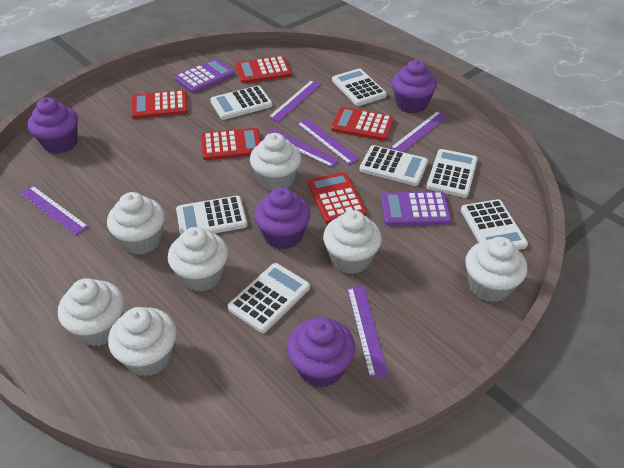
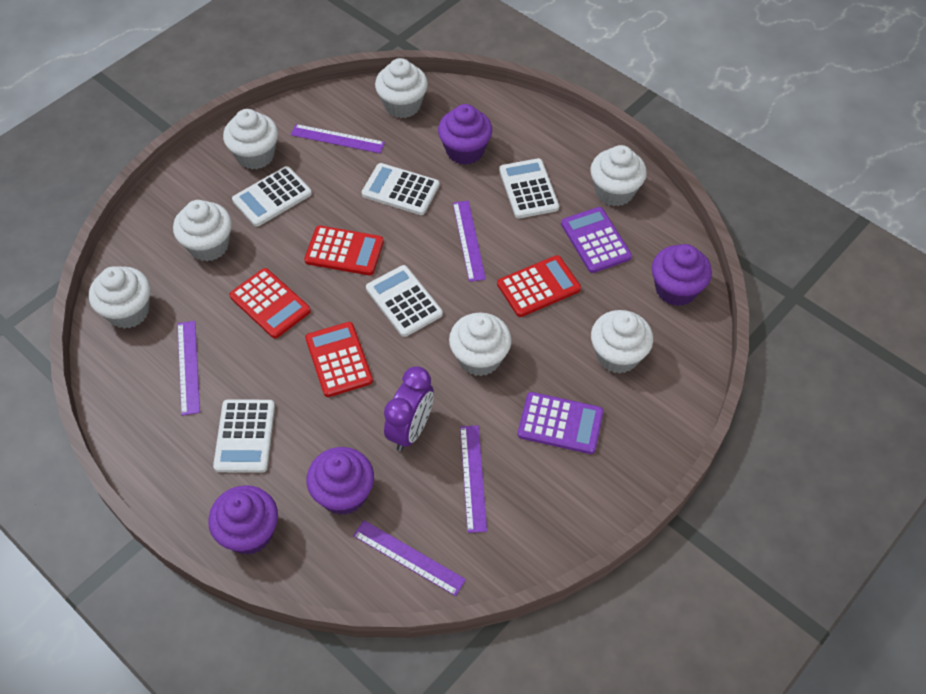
purple clock: none = 0 -> [384,366,434,451] = 1
purple ruler: [20,186,89,235] [264,129,340,168] [268,80,322,122] [297,118,360,165] [347,285,389,379] [390,111,449,152] = 6 -> [177,321,200,416] [291,124,385,153] [353,520,466,596] [453,201,486,282] [460,425,487,533] = 5
red calculator: [131,90,188,119] [201,128,261,160] [236,56,292,83] [308,172,367,224] [331,107,394,141] = 5 -> [229,268,311,339] [304,226,384,275] [305,322,373,397] [497,255,581,317] = 4
white calculator: [176,196,248,235] [210,85,273,120] [228,263,310,333] [332,69,387,106] [359,145,428,186] [427,149,478,198] [461,199,528,250] = 7 -> [213,399,275,473] [232,166,312,227] [362,163,440,215] [366,265,443,337] [499,158,559,219] = 5

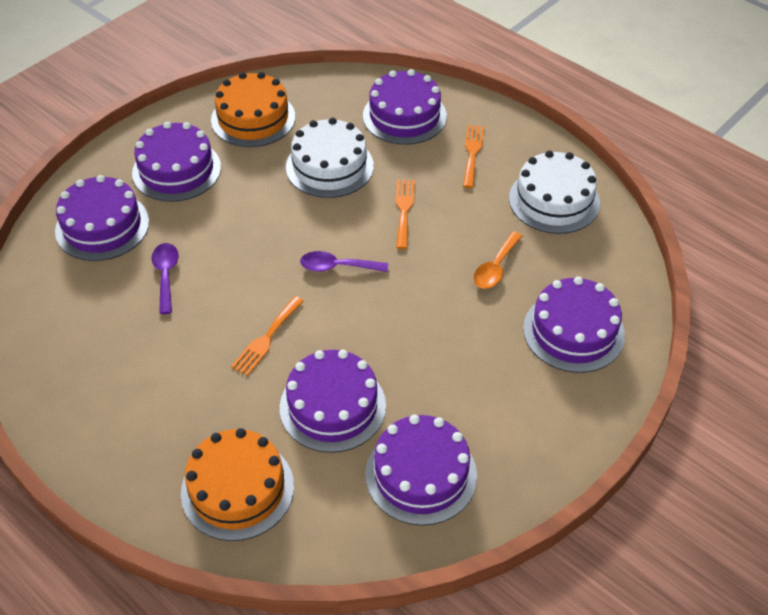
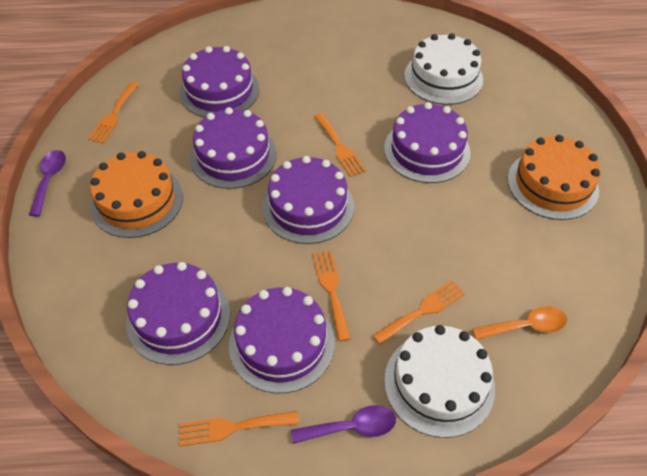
orange fork: [231,296,304,376] [396,179,415,249] [463,125,485,188] = 3 -> [88,82,139,144] [179,411,299,447] [313,251,351,342] [314,113,366,177] [373,280,465,345] = 5

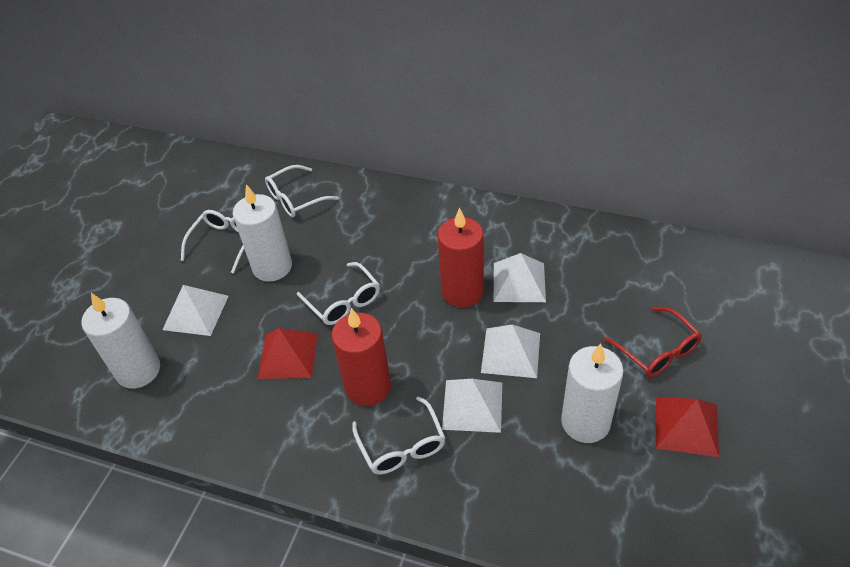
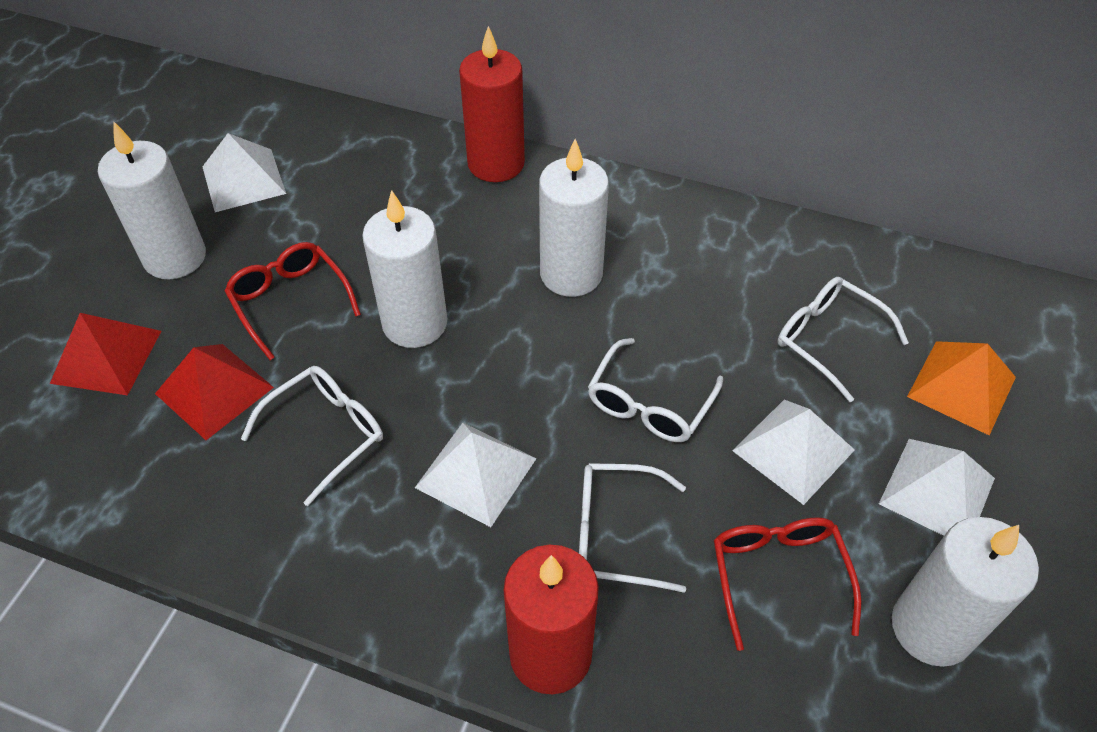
orange pyramid: none = 0 -> [907,341,1016,435] = 1
red glasses: [603,307,702,377] = 1 -> [225,242,361,360] [714,517,862,651] = 2
white candle: [81,293,160,389] [233,184,292,282] [561,344,624,443] = 3 -> [98,121,206,279] [362,190,447,348] [539,139,609,297] [892,517,1039,667] = 4

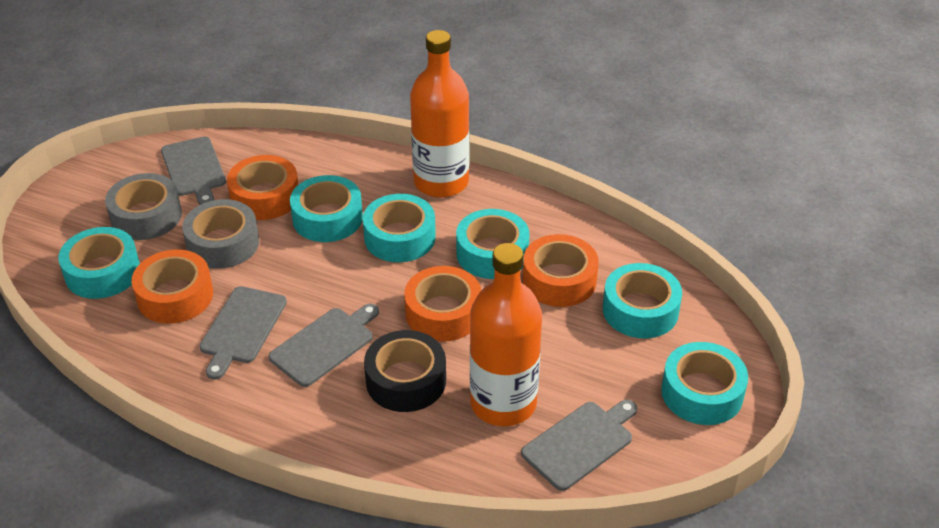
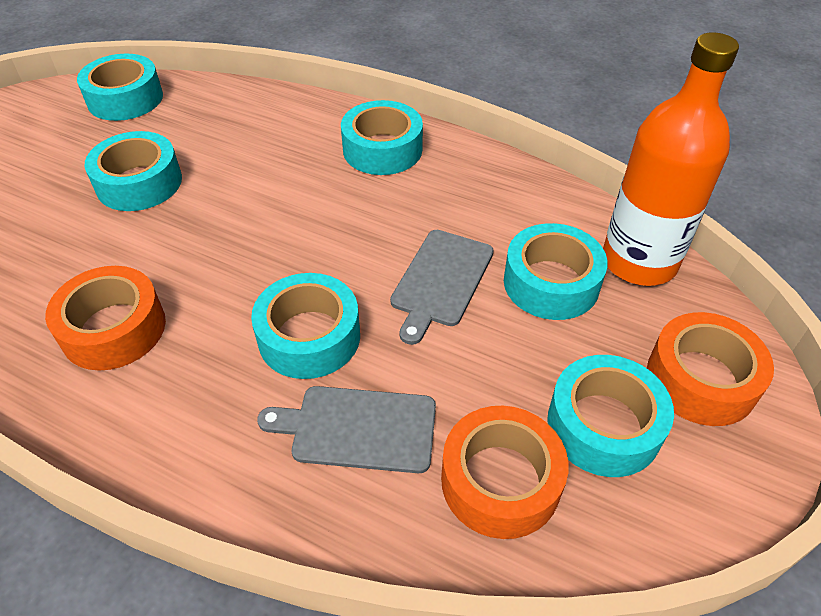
black tape: [364,330,446,412] = 1 -> none = 0
grey cutting board: [161,136,226,205] [199,286,287,380] [269,304,379,387] [521,400,637,491] = 4 -> [257,386,436,473] [390,230,494,345] = 2
grey tape: [105,173,182,240] [182,199,259,269] = 2 -> none = 0
orange bottle: [410,30,469,198] [470,243,542,426] = 2 -> [603,32,739,286] = 1
orange tape: [132,250,213,324] [227,155,298,220] [404,266,481,342] [523,234,599,307] = 4 -> [45,266,166,370] [441,406,568,539] [647,312,774,426] = 3

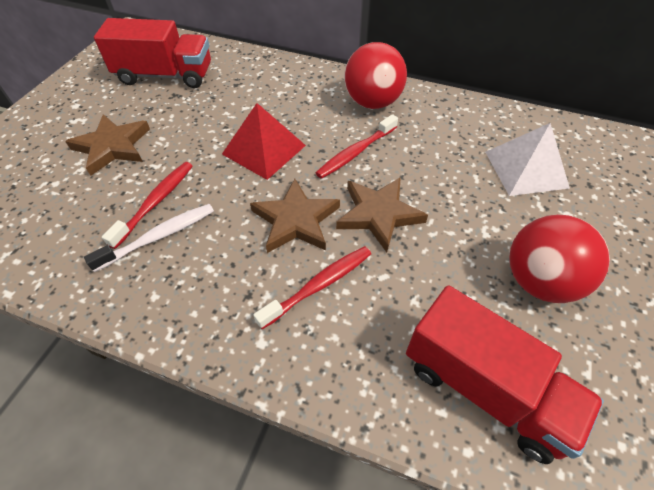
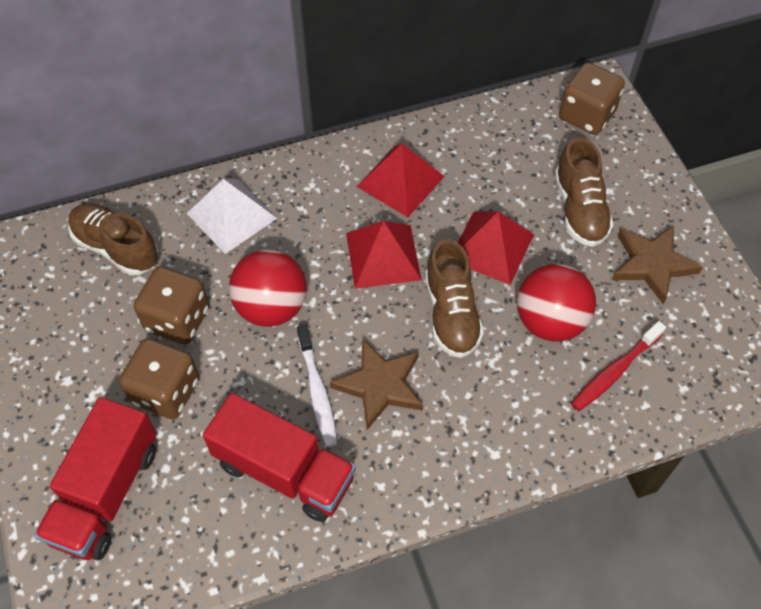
brown dice: none = 0 -> [119,338,199,419] [134,266,209,344] [559,62,625,135] = 3
brown shoe: none = 0 -> [68,203,159,275] [425,239,484,358] [554,137,614,247] = 3
brown star: [65,114,150,176] [250,178,340,253] [336,177,428,252] = 3 -> [330,338,423,430] [612,225,703,304] = 2
red pyramid: [222,103,306,180] = 1 -> [346,221,422,289] [357,143,445,217] [458,211,534,285] = 3
red toothbrush: [102,162,193,249] [253,246,371,329] [316,114,398,179] = 3 -> [571,321,666,411] = 1

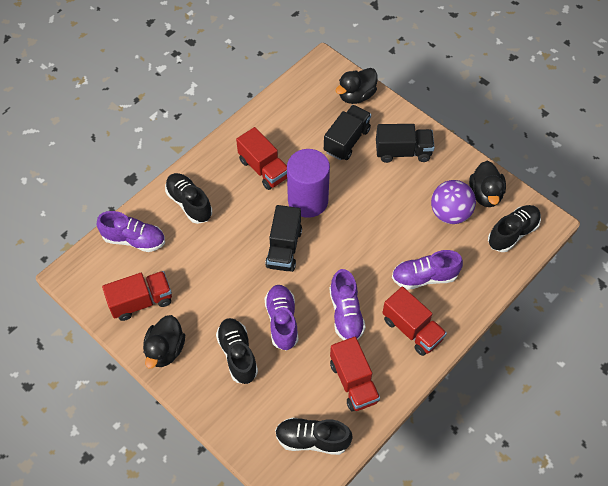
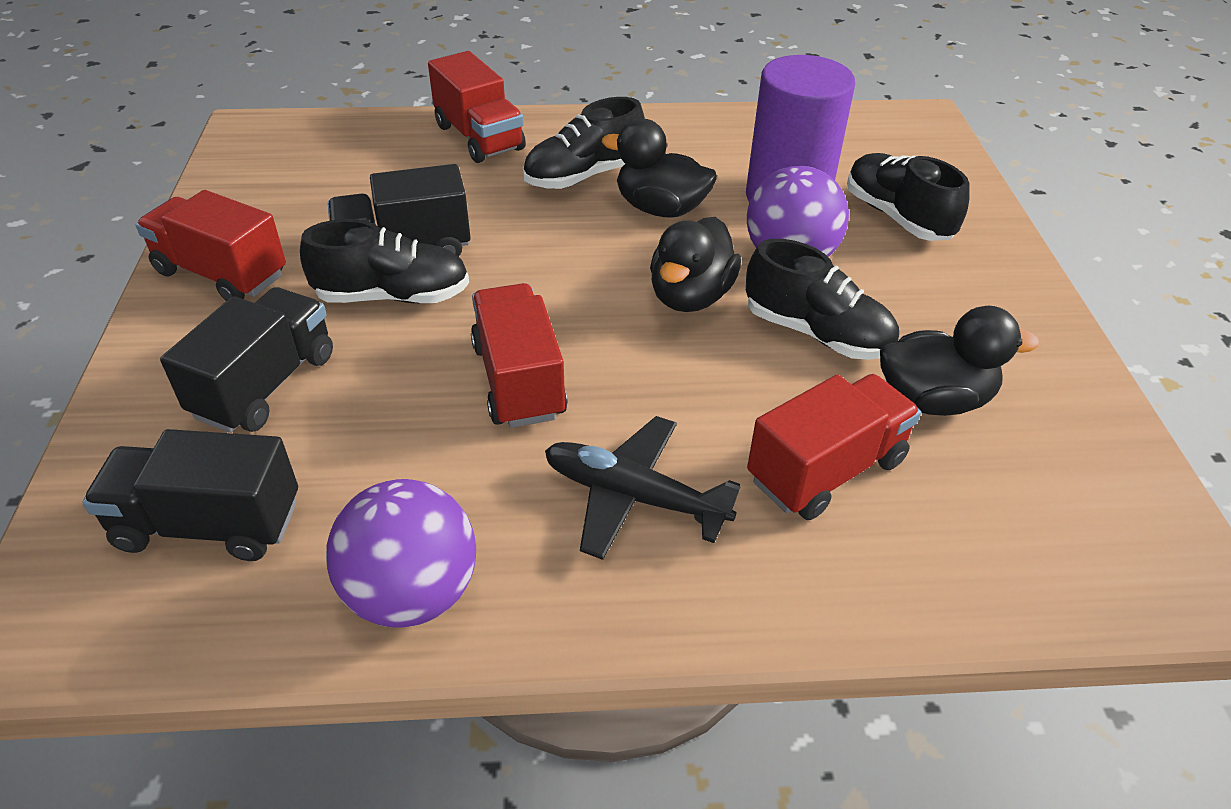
black plane: none = 0 -> [545,416,741,560] = 1
purple ball: [431,180,476,224] = 1 -> [326,479,476,627] [747,166,849,257] = 2
purple shoe: [97,211,165,252] [264,285,298,351] [329,269,366,340] [392,250,463,290] = 4 -> none = 0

* _WHAT YOU WILL DO_
Omit every picture while transcribing the records above exactly.

* _RESULT OF THIS TASK_
purple clock: none = 0 -> [384,366,434,451] = 1
purple ruler: [20,186,89,235] [264,129,340,168] [268,80,322,122] [297,118,360,165] [347,285,389,379] [390,111,449,152] = 6 -> [177,321,200,416] [291,124,385,153] [353,520,466,596] [453,201,486,282] [460,425,487,533] = 5
red calculator: [131,90,188,119] [201,128,261,160] [236,56,292,83] [308,172,367,224] [331,107,394,141] = 5 -> [229,268,311,339] [304,226,384,275] [305,322,373,397] [497,255,581,317] = 4
white calculator: [176,196,248,235] [210,85,273,120] [228,263,310,333] [332,69,387,106] [359,145,428,186] [427,149,478,198] [461,199,528,250] = 7 -> [213,399,275,473] [232,166,312,227] [362,163,440,215] [366,265,443,337] [499,158,559,219] = 5

orange fork: [231,296,304,376] [396,179,415,249] [463,125,485,188] = 3 -> [88,82,139,144] [179,411,299,447] [313,251,351,342] [314,113,366,177] [373,280,465,345] = 5

orange pyramid: none = 0 -> [907,341,1016,435] = 1
red glasses: [603,307,702,377] = 1 -> [225,242,361,360] [714,517,862,651] = 2
white candle: [81,293,160,389] [233,184,292,282] [561,344,624,443] = 3 -> [98,121,206,279] [362,190,447,348] [539,139,609,297] [892,517,1039,667] = 4

black tape: [364,330,446,412] = 1 -> none = 0
grey cutting board: [161,136,226,205] [199,286,287,380] [269,304,379,387] [521,400,637,491] = 4 -> [257,386,436,473] [390,230,494,345] = 2
grey tape: [105,173,182,240] [182,199,259,269] = 2 -> none = 0
orange bottle: [410,30,469,198] [470,243,542,426] = 2 -> [603,32,739,286] = 1
orange tape: [132,250,213,324] [227,155,298,220] [404,266,481,342] [523,234,599,307] = 4 -> [45,266,166,370] [441,406,568,539] [647,312,774,426] = 3

brown dice: none = 0 -> [119,338,199,419] [134,266,209,344] [559,62,625,135] = 3
brown shoe: none = 0 -> [68,203,159,275] [425,239,484,358] [554,137,614,247] = 3
brown star: [65,114,150,176] [250,178,340,253] [336,177,428,252] = 3 -> [330,338,423,430] [612,225,703,304] = 2
red pyramid: [222,103,306,180] = 1 -> [346,221,422,289] [357,143,445,217] [458,211,534,285] = 3
red toothbrush: [102,162,193,249] [253,246,371,329] [316,114,398,179] = 3 -> [571,321,666,411] = 1

black plane: none = 0 -> [545,416,741,560] = 1
purple ball: [431,180,476,224] = 1 -> [326,479,476,627] [747,166,849,257] = 2
purple shoe: [97,211,165,252] [264,285,298,351] [329,269,366,340] [392,250,463,290] = 4 -> none = 0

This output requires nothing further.